SUPPLIED MATERIAL >>
********************

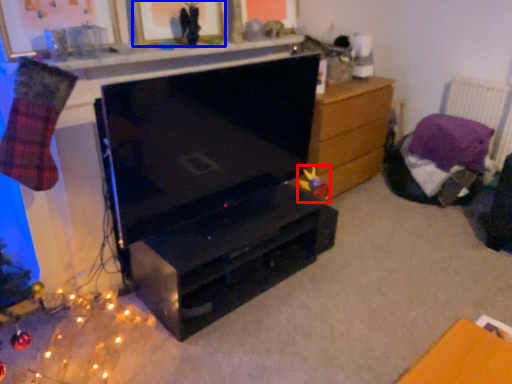
Question: Which object is further to the camera taking this photo, toy (highlighted by a red box) or picture frame (highlighted by a blue box)?

Choices:
 (A) toy
 (B) picture frame

Answer: (A)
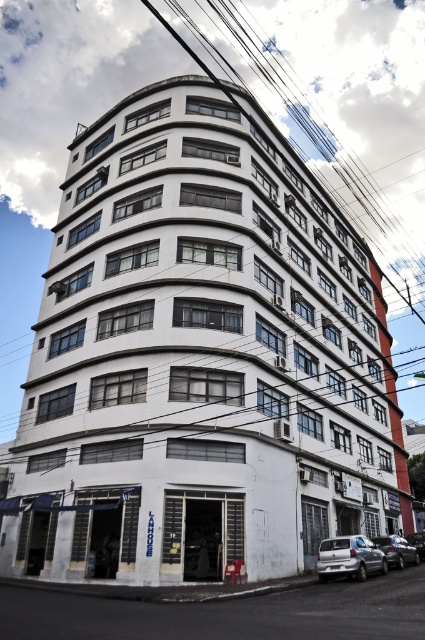
Who is positioned more to the right, white matte car at lower right or shiny black sedan at lower right?

Positioned to the right is shiny black sedan at lower right.

Is point (342, 552) positioned in front of point (421, 554)?

Yes, point (342, 552) is in front of point (421, 554).

Find the location of a particular element. This screenshot has height=640, width=425. white matte car at lower right is located at coordinates (348, 557).

Is black wire at upper center above shiny black sedan at lower right?

Yes, black wire at upper center is above shiny black sedan at lower right.

What are the coordinates of `black wire at upper center` in the screenshot? It's located at (190, 52).

Is point (422, 323) closer to viewer compared to point (421, 550)?

No.

Find the location of a particular element. black wire at upper center is located at coordinates (190, 52).

Is white matte car at lower right above black wire at upper center?

No.

Is white matte car at lower right positioned before black wire at upper center?

No, it is not.

At what (x,y) coordinates should I click in order to perform the action: click on white matte car at lower right. Please return your answer as a coordinate pair (x, y). Looking at the image, I should click on (348, 557).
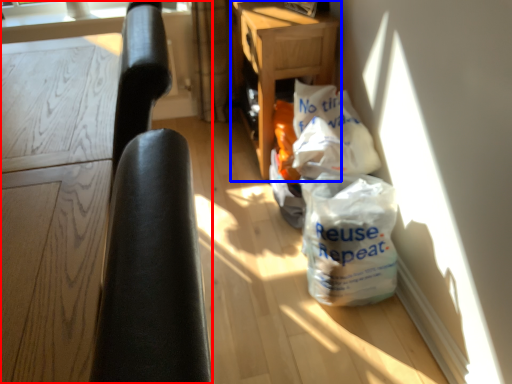
Question: Which point is further to the camera, furniture (highlighted by a red box) or table (highlighted by a blue box)?

Choices:
 (A) furniture
 (B) table

Answer: (B)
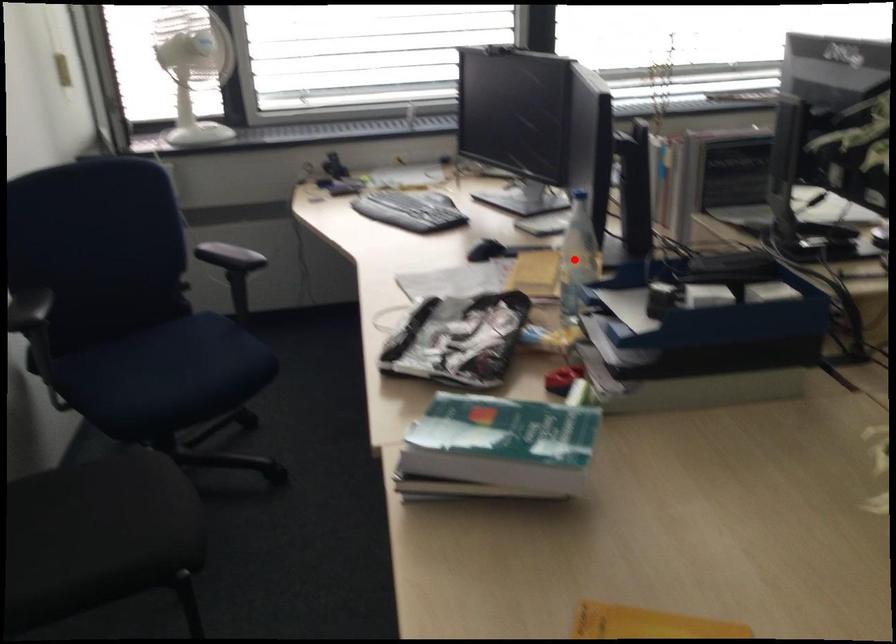
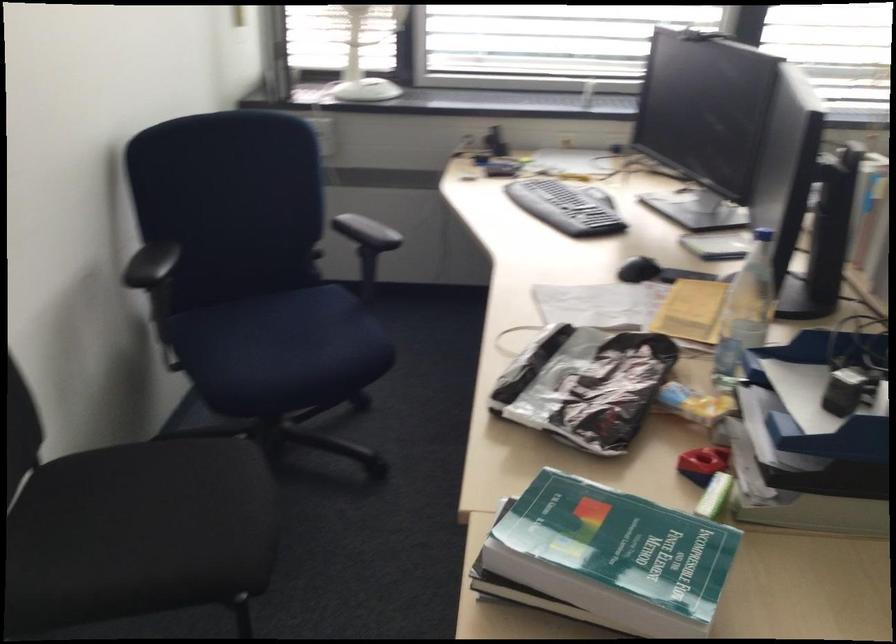
Question: I am providing you with two images of the same scene from different viewpoints. Given a red point in image1, look at the same physical point in image2. Is it:

Choices:
 (A) Closer to the viewpoint
 (B) Farther from the viewpoint

Answer: (A)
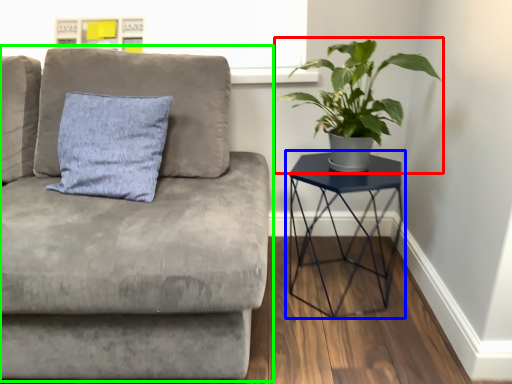
Question: Which object is the farthest from houseplant (highlighted by a red box)? Choose among these: table (highlighted by a blue box) or studio couch (highlighted by a green box).

Choices:
 (A) table
 (B) studio couch

Answer: (B)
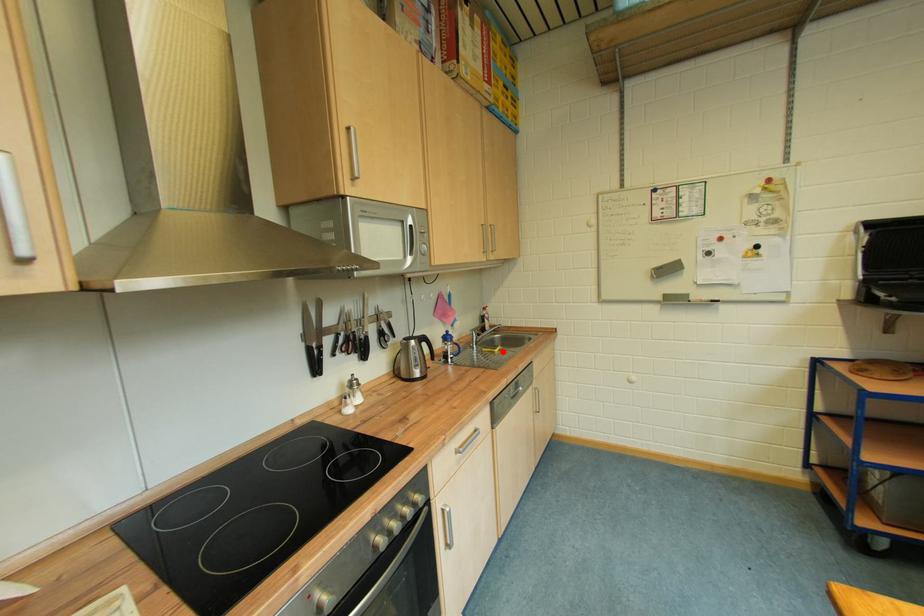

********************

PROBLEM TO SOLVE >> Copy out, character for character, the lines of the records from the one containing "Yes, black wire" through the one containing "At what (x,y)", including both of those lines.

RESPONSE AREA >>
Yes, black wire at upper center is above shiny black sedan at lower right.

What are the coordinates of `black wire at upper center` in the screenshot? It's located at (190, 52).

Is point (422, 323) closer to viewer compared to point (421, 550)?

No.

Find the location of a particular element. black wire at upper center is located at coordinates (190, 52).

Is white matte car at lower right above black wire at upper center?

No.

Is white matte car at lower right positioned before black wire at upper center?

No, it is not.

At what (x,y) coordinates should I click in order to perform the action: click on white matte car at lower right. Please return your answer as a coordinate pair (x, y). Looking at the image, I should click on (348, 557).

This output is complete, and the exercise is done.